(DATA SUPPLIED)
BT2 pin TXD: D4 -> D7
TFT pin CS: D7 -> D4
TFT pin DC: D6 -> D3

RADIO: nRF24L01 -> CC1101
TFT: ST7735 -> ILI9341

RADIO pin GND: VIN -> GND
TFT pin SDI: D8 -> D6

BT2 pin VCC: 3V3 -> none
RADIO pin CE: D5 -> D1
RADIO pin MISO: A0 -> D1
(End DATA SUPPLIED)
(DATA SUPPLIED)
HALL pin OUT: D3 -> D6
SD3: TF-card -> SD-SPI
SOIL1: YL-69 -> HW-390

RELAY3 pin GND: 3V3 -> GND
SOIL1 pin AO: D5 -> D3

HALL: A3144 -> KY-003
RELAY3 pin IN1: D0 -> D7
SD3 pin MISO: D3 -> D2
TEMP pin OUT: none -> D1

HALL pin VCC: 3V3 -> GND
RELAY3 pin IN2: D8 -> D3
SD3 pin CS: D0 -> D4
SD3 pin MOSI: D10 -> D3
(End DATA SUPPLIED)
(DATA SUPPLIED)
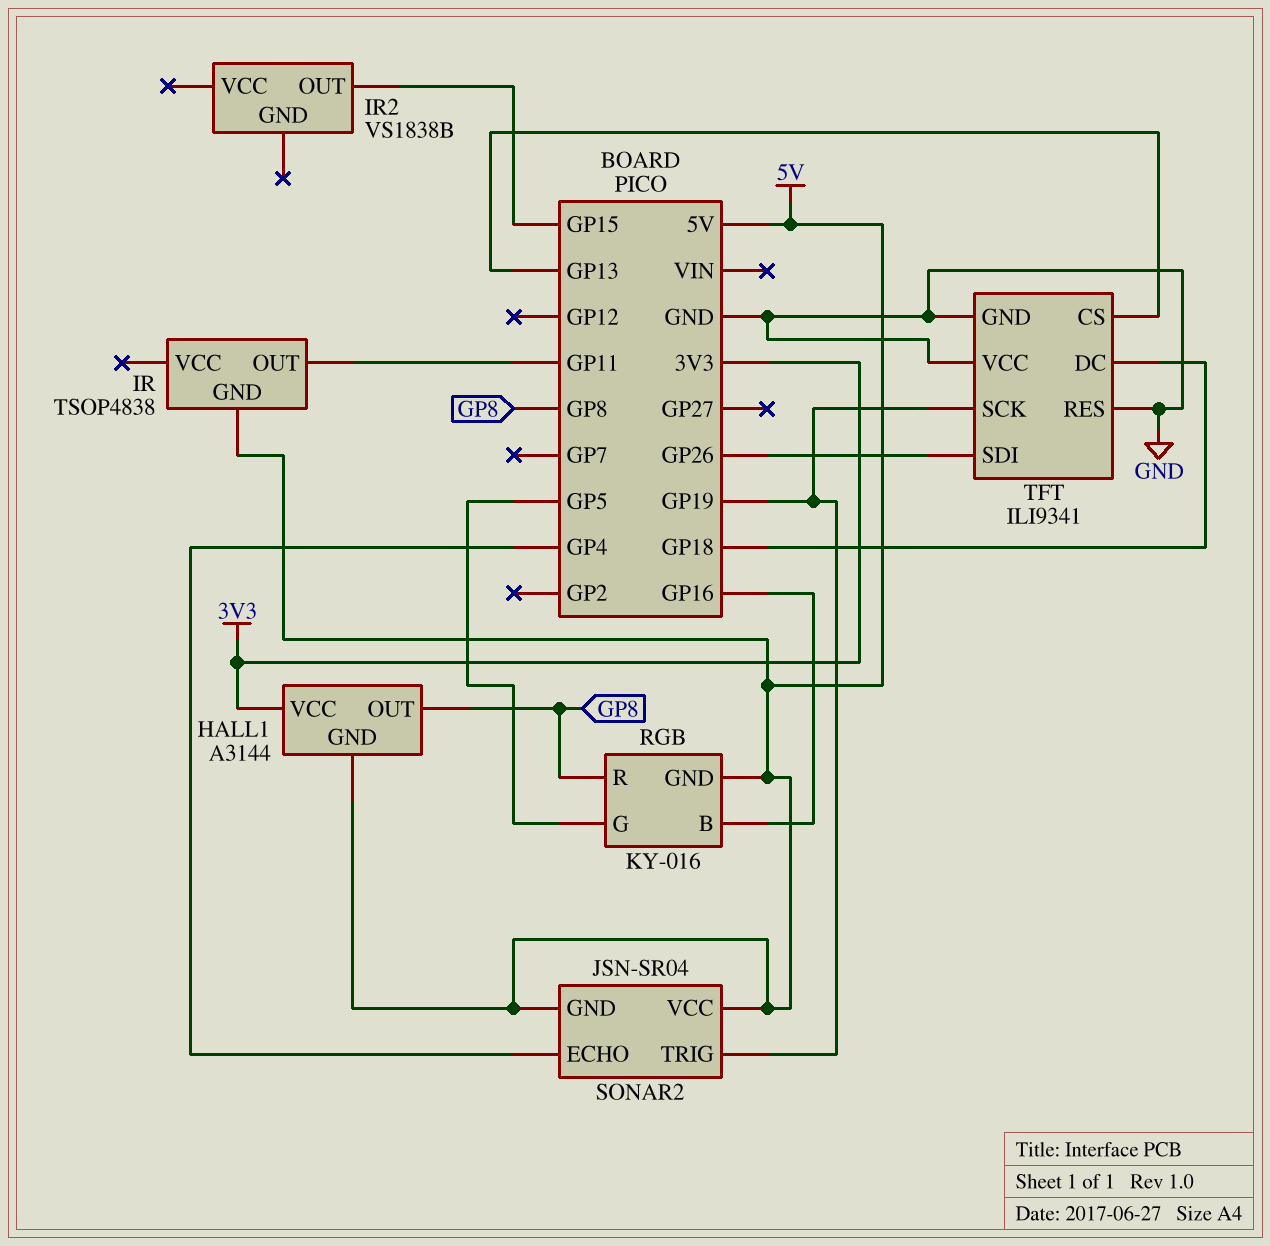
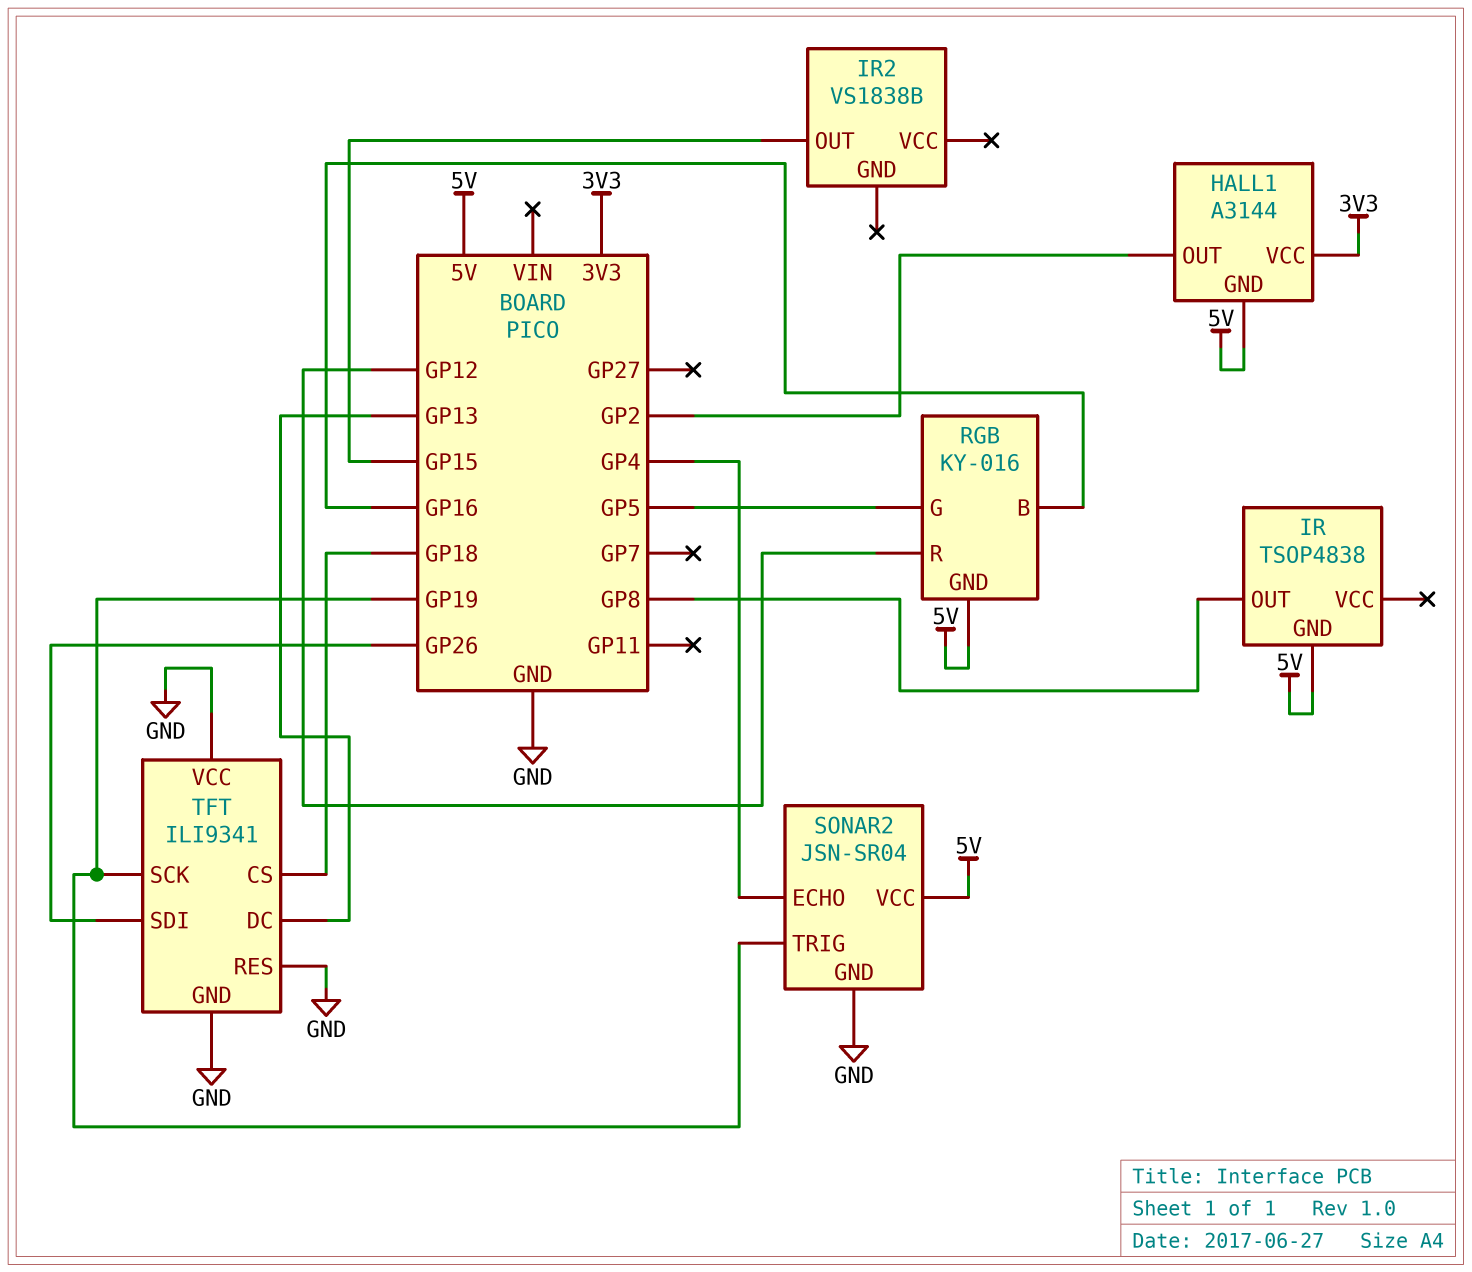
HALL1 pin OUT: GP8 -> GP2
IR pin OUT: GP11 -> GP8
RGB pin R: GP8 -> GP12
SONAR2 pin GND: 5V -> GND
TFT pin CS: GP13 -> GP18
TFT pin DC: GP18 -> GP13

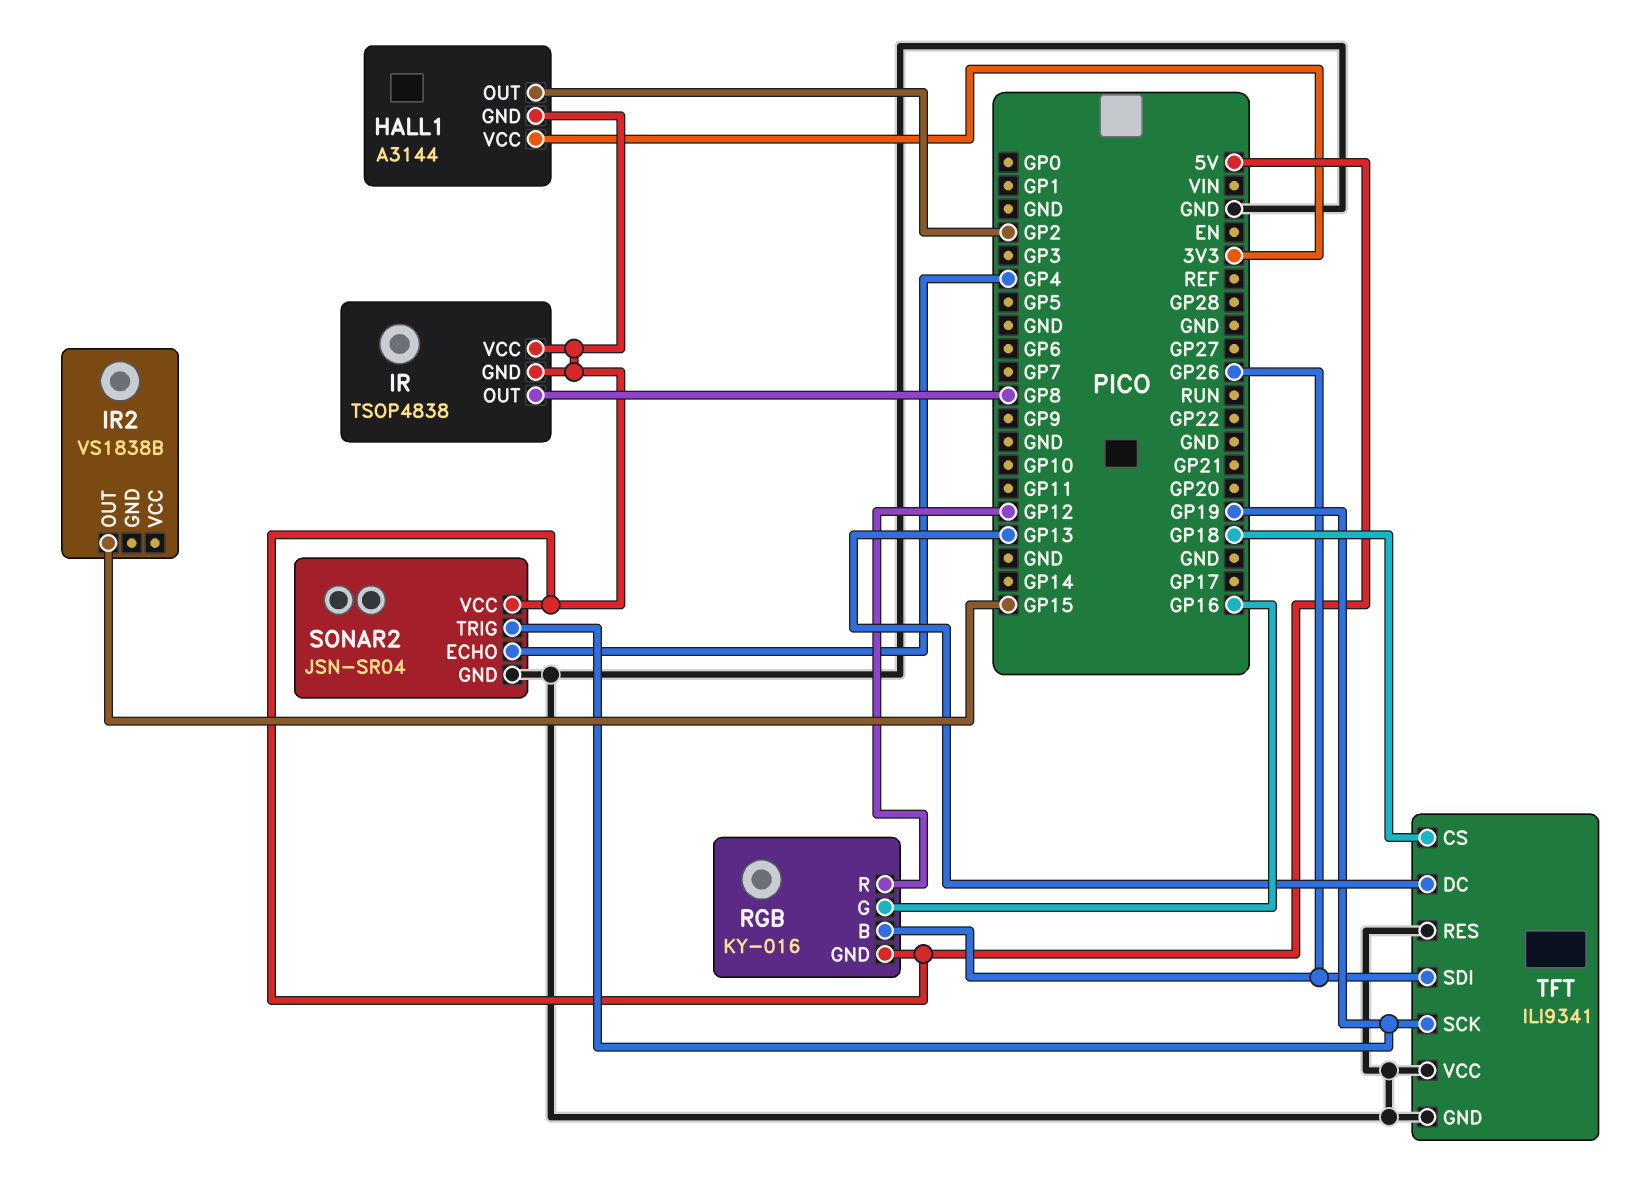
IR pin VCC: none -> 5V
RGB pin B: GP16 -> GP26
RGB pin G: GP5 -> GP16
(End DATA SUPPLIED)
- TASK PROMPT:
Would you please repeat exactly the lines above, starting at the line with "BT2 pin TXD: D4 -> D7" and stopping at the line with "RADIO pin MISO: A0 -> D1", both included?

- EXERCISE OUTPUT:
BT2 pin TXD: D4 -> D7
TFT pin CS: D7 -> D4
TFT pin DC: D6 -> D3

RADIO: nRF24L01 -> CC1101
TFT: ST7735 -> ILI9341

RADIO pin GND: VIN -> GND
TFT pin SDI: D8 -> D6

BT2 pin VCC: 3V3 -> none
RADIO pin CE: D5 -> D1
RADIO pin MISO: A0 -> D1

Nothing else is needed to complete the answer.